● Rows taken from a spatial reasoning dataset:

━━━━━━━━━━━━━━━━━━━━

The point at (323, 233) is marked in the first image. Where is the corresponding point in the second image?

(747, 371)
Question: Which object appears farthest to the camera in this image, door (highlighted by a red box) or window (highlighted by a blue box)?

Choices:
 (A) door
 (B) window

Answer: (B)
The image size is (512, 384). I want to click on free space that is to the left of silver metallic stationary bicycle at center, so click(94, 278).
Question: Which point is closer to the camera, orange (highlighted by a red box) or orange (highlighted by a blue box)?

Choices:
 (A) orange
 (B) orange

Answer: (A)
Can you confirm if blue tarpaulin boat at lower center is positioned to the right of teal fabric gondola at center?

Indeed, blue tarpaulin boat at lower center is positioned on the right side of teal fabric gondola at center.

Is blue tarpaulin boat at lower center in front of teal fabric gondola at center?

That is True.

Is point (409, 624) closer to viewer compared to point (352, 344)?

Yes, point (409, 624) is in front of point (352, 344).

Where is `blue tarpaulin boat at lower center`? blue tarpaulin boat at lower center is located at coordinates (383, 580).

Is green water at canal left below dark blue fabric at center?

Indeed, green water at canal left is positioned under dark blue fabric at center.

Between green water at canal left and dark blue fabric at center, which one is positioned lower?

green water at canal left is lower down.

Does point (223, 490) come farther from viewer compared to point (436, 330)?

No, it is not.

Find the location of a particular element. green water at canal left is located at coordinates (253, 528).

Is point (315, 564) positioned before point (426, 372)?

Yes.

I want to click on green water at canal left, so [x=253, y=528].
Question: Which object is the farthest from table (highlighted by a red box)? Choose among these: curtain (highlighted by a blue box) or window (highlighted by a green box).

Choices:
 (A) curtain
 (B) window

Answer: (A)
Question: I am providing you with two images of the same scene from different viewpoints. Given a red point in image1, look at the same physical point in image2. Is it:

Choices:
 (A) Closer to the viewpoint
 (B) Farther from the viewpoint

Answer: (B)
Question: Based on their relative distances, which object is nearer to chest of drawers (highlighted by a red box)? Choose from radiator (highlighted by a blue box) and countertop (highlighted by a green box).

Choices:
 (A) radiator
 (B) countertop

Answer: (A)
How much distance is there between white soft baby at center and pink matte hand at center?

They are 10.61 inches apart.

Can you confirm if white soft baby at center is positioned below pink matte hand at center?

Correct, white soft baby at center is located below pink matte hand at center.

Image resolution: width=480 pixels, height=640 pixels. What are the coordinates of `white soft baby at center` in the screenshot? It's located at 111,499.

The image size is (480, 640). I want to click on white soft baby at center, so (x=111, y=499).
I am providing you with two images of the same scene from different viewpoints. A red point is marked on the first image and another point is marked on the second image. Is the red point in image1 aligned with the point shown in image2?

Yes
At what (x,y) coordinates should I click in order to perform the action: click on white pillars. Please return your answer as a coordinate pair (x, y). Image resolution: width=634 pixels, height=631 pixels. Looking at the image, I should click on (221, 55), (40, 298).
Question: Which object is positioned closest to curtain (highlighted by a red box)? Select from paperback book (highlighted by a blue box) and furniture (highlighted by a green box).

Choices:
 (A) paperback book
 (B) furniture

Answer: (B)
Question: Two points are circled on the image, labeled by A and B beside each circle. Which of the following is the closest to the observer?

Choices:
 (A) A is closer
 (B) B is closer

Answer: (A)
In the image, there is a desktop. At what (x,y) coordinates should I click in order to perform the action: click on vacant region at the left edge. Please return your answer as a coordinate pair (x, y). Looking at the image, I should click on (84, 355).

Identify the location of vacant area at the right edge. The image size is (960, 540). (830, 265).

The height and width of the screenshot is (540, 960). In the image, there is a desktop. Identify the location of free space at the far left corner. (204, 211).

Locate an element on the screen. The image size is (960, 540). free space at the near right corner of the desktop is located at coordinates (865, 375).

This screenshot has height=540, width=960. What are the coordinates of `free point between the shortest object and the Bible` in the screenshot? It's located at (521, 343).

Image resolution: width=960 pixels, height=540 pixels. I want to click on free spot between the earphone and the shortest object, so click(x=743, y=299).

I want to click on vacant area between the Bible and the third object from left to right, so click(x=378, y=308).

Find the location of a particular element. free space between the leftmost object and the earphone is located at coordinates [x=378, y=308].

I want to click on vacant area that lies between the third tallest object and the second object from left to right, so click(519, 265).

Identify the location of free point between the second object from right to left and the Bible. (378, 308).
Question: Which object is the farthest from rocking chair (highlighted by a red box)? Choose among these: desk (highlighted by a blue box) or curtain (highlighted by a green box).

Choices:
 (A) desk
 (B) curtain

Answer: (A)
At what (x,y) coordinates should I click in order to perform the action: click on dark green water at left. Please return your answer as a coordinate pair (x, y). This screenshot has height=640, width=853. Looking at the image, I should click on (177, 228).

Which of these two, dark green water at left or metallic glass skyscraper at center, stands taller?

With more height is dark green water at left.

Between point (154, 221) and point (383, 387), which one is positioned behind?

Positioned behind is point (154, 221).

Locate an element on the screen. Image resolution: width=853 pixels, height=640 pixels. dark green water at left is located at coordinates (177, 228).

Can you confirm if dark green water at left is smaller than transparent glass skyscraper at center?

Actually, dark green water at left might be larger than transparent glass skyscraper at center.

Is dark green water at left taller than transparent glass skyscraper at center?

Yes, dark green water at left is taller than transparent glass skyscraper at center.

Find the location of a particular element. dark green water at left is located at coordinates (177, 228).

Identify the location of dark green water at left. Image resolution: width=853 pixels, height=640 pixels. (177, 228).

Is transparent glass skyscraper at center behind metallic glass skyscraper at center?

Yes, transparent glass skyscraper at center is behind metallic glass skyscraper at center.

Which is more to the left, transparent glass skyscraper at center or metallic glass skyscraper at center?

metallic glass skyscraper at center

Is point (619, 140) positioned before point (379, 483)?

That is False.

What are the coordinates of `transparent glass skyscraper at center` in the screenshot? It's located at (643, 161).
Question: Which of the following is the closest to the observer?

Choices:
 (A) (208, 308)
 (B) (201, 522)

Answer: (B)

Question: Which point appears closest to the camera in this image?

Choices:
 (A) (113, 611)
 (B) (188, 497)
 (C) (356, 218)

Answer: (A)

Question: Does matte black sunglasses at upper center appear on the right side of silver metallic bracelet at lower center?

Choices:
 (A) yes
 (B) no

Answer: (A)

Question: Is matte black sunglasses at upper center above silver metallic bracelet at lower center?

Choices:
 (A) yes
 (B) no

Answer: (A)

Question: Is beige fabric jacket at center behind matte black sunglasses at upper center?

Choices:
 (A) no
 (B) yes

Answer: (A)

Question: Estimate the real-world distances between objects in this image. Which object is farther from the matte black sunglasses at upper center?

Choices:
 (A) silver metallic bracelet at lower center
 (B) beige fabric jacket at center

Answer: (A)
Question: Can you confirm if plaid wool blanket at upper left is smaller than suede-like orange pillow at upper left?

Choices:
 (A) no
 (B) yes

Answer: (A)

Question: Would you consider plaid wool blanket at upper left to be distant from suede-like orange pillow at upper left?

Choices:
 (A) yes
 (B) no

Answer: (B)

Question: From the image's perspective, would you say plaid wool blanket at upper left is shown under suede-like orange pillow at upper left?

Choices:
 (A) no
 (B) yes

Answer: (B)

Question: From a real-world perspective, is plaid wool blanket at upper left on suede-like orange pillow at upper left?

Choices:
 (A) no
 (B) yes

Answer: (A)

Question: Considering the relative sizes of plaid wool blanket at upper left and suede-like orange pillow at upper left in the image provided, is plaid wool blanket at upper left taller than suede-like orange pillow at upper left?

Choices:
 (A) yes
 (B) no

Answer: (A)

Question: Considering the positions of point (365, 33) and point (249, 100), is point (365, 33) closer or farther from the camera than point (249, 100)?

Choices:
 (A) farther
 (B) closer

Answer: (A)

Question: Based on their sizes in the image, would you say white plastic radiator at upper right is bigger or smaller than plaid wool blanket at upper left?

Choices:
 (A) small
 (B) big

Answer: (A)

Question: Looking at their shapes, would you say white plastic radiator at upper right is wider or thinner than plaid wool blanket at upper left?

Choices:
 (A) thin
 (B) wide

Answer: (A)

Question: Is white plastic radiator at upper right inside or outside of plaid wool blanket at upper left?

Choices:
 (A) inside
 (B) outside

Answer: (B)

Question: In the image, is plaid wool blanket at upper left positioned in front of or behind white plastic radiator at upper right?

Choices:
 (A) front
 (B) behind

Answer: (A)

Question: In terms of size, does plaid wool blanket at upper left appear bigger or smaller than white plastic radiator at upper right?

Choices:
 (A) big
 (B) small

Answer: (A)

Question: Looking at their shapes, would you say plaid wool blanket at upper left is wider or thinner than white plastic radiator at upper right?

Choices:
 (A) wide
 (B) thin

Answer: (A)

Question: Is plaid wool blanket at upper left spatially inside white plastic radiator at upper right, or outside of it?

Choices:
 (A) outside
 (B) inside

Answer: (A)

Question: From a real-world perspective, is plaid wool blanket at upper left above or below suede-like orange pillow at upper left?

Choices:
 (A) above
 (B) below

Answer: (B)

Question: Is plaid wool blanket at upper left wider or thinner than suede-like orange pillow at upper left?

━━━━━━━━━━━━━━━━━━━━

From the listing above, copy verbatim every line from the one containing "Question: Does matte" through the one containing "Question: Is matte", both included.

Question: Does matte black sunglasses at upper center appear on the right side of silver metallic bracelet at lower center?

Choices:
 (A) yes
 (B) no

Answer: (A)

Question: Is matte black sunglasses at upper center above silver metallic bracelet at lower center?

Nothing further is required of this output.